→ TASK DIRECTIONS: Give the entries again exactly as they appear, but without the images.

→ STORED DATA:
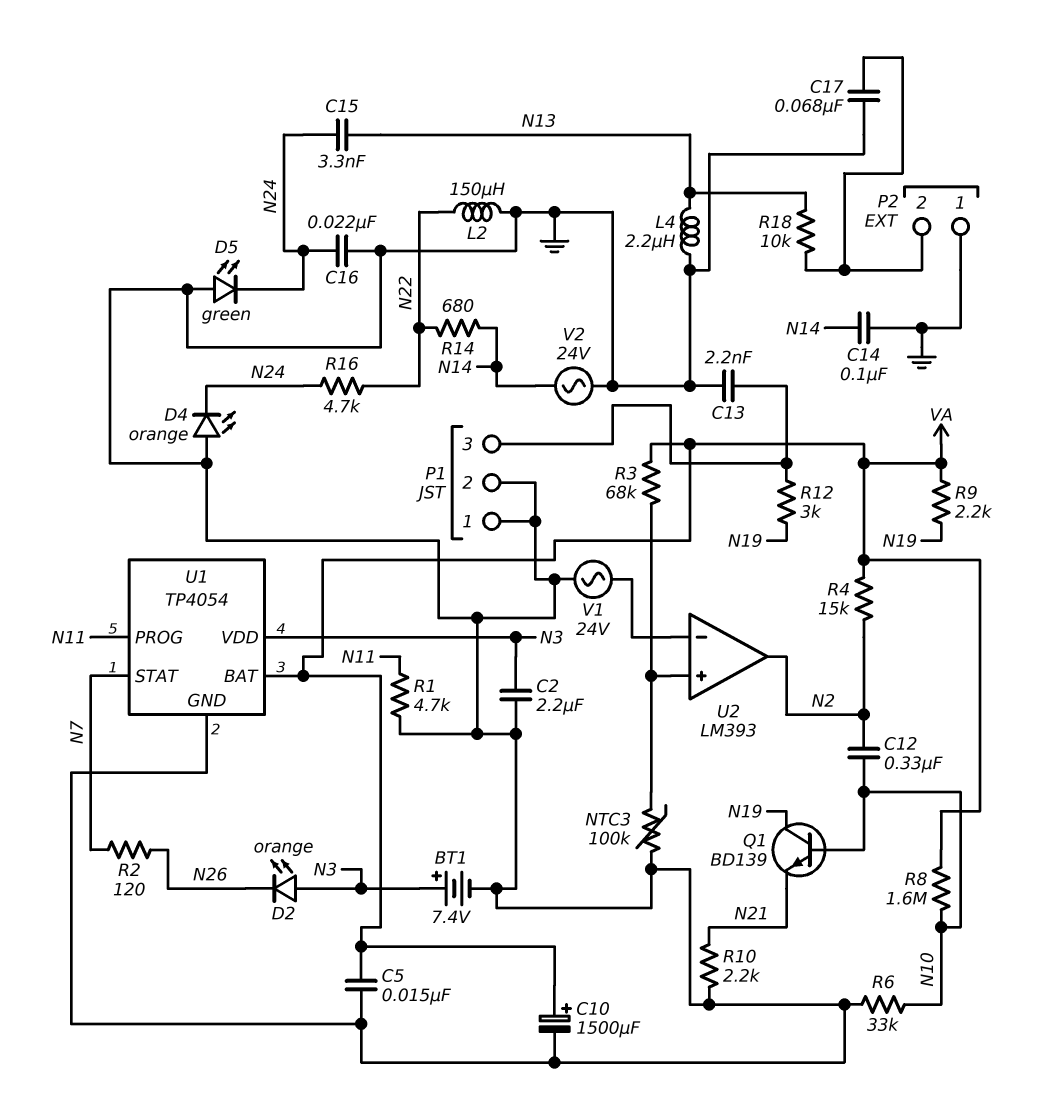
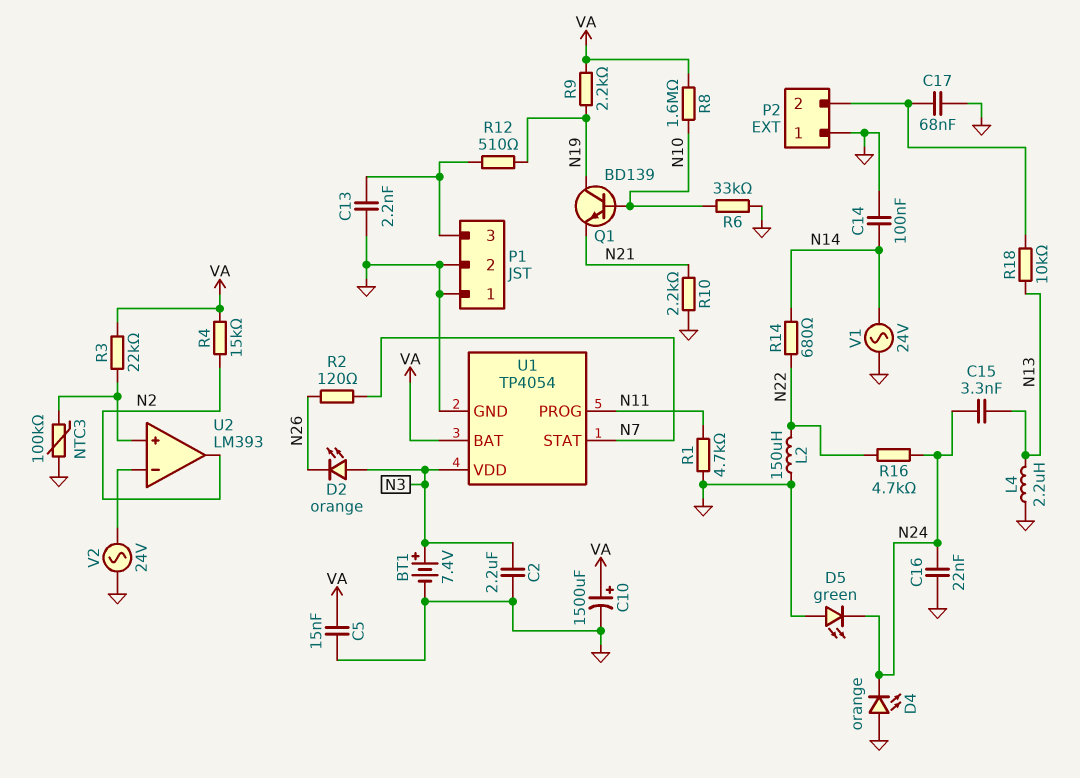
C12: 330nF (N2, N10) -> none
R3: 68k (U2/in+, VA) -> 22k (U2/in+, VA)
R12: 3k (N19, P1/3) -> 510 (N19, P1/3)
V1: AC 24V (GND, U2/in-) -> AC 24V (GND, N14)
V2: AC 24V (GND, N14) -> AC 24V (GND, U2/in-)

→ RESPONSE TO THIS EXERCISE:
C12: 330nF (N2, N10) -> none
R3: 68k (U2/in+, VA) -> 22k (U2/in+, VA)
R12: 3k (N19, P1/3) -> 510 (N19, P1/3)
V1: AC 24V (GND, U2/in-) -> AC 24V (GND, N14)
V2: AC 24V (GND, N14) -> AC 24V (GND, U2/in-)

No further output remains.